*** Opening of Supplied material ***

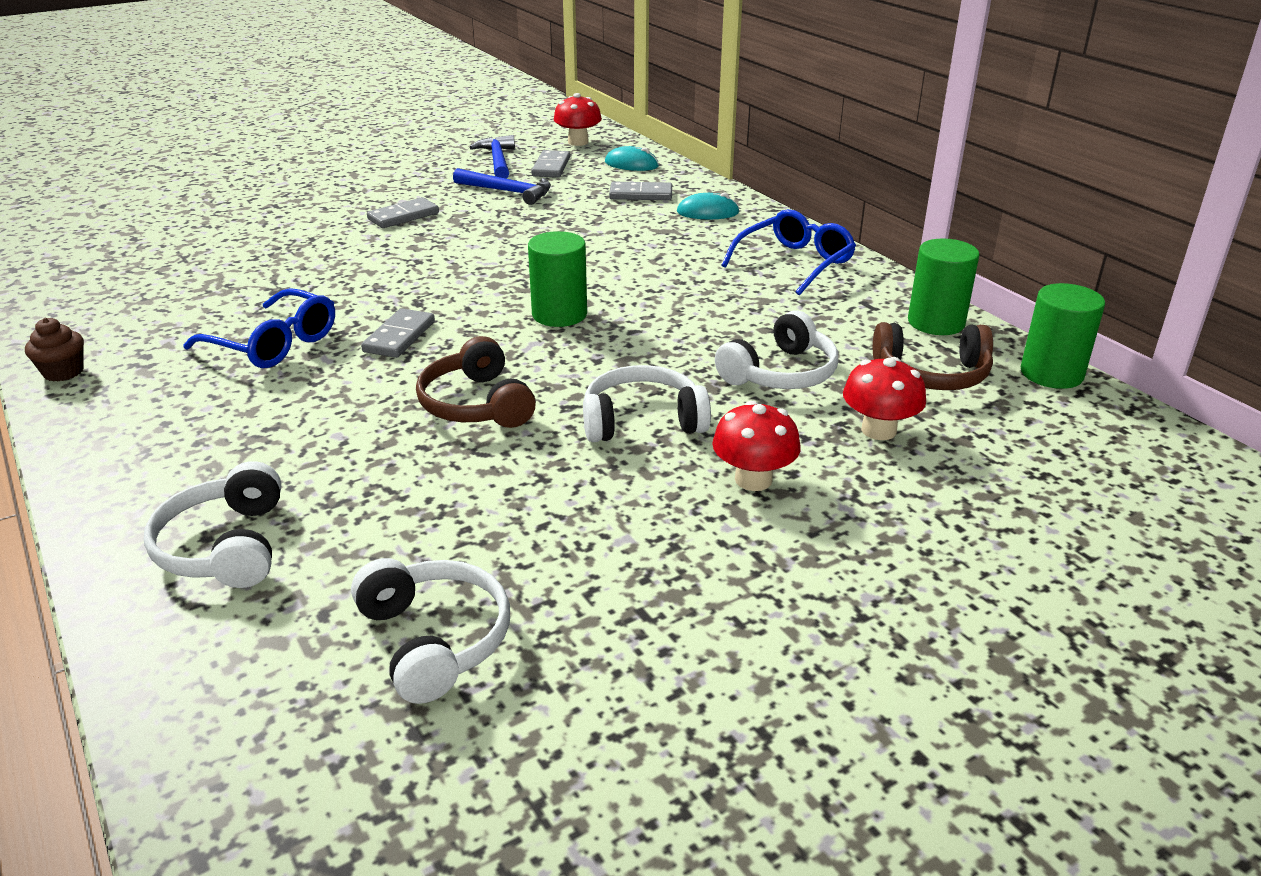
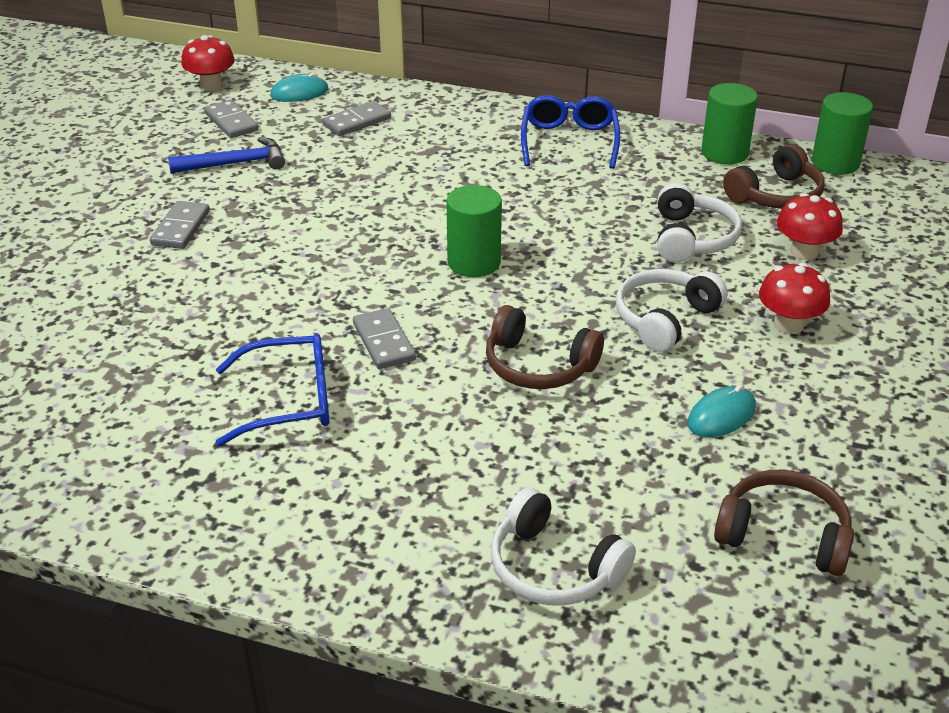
camera: 40 degrees left, 5 degrees up
(63, 372) = (141, 527): brown cupcake -> none
(434, 640) = (783, 535): white headphones -> brown headphones
(497, 161) = (168, 133): blue hammer -> none
(707, 212) = (437, 119): turquoise mouse -> turquoise mouse (721, 416)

*** Close of Supplied material ***

### Brief
The line with "(63, 372) = (141, 527): brown cupcake -> none", the last line of the data above, and every line between them should be duplicated exactly, with nothing else.

### Reply
(63, 372) = (141, 527): brown cupcake -> none
(434, 640) = (783, 535): white headphones -> brown headphones
(497, 161) = (168, 133): blue hammer -> none
(707, 212) = (437, 119): turquoise mouse -> turquoise mouse (721, 416)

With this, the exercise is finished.